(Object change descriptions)
....
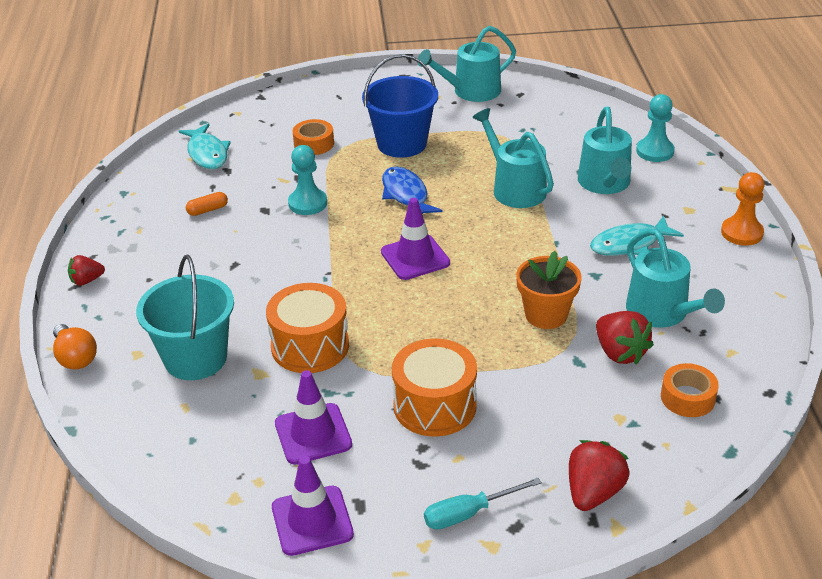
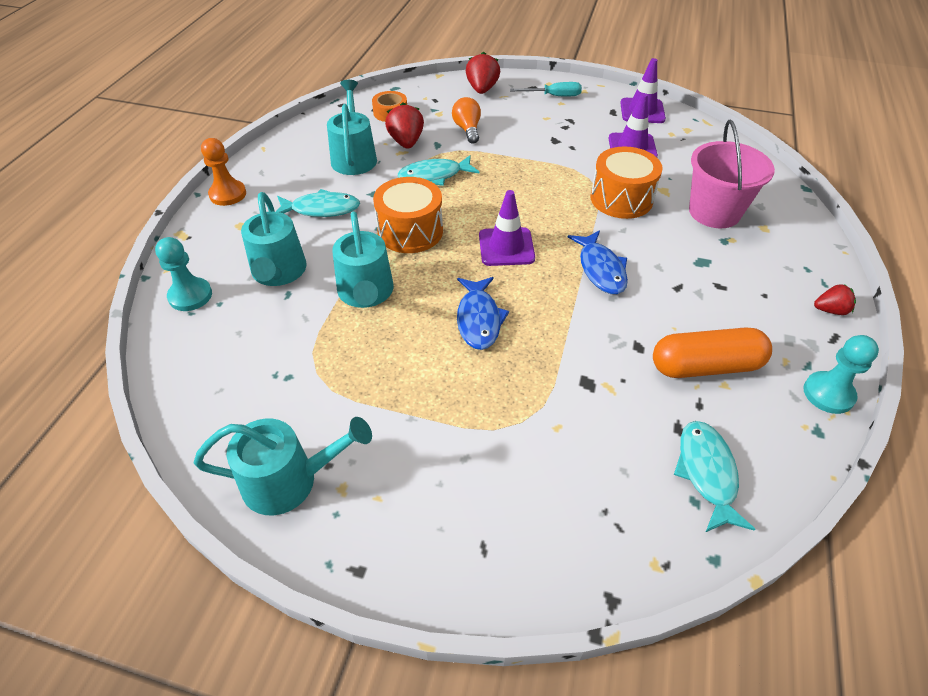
camera: 160 degrees left, 10 degrees up
(75, 357) = (818, 237): orange light bulb -> orange light bulb (467, 129)
(195, 358) = (714, 212): turquoise bucket -> pink bucket
(207, 210) = (705, 366): orange capsule -> orange capsule, size x2.28
(308, 203) = (588, 340): turquoise pawn -> turquoise pawn (828, 394)
(313, 261) = (600, 269): none -> blue fish
(314, 144) = (555, 441): orange tape -> none
(402, 144) = (443, 401): blue bucket -> none
(435, 406) = (546, 143): orange drum -> orange drum (410, 231)
(546, 315) = (434, 176): orange flower pot -> turquoise fish
(593, 492) = (482, 89): red strawberry -> red strawberry turned 135 degrees clockwise
(605, 183) = (278, 272): turquoise watering can -> turquoise watering can turned 150 degrees clockwise

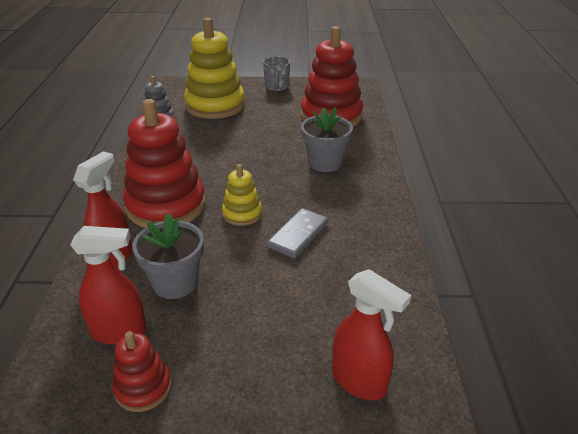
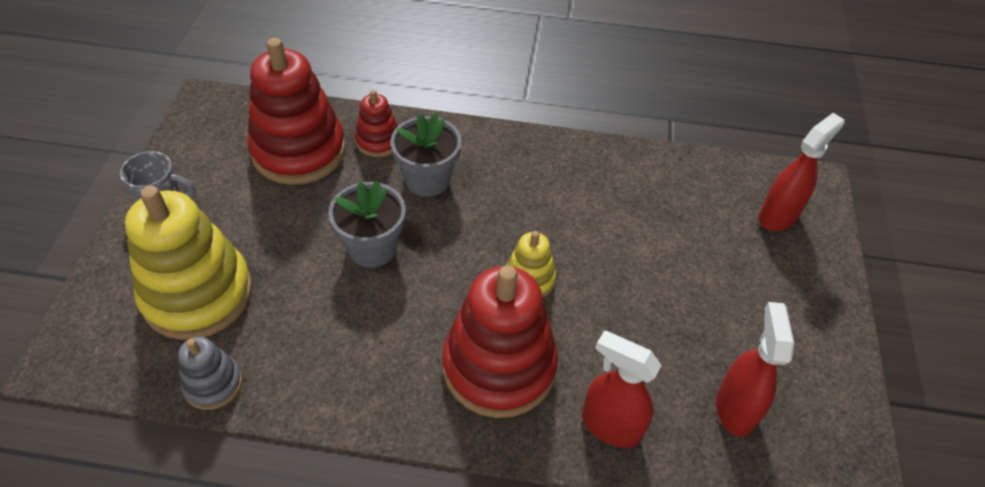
camera: 85 degrees left, 15 degrees up
(143, 387) = (804, 381): red stacking toy -> red stacking toy (378, 141)
(175, 283) = (657, 354): grey flower pot -> grey flower pot (372, 248)
(298, 235) = (578, 229): grey domino -> none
....
(What to work on):
Please go through the data and copy each line containing the word "blue".

(Exercise solution):
(313, 261) = (600, 269): none -> blue fish
(402, 144) = (443, 401): blue bucket -> none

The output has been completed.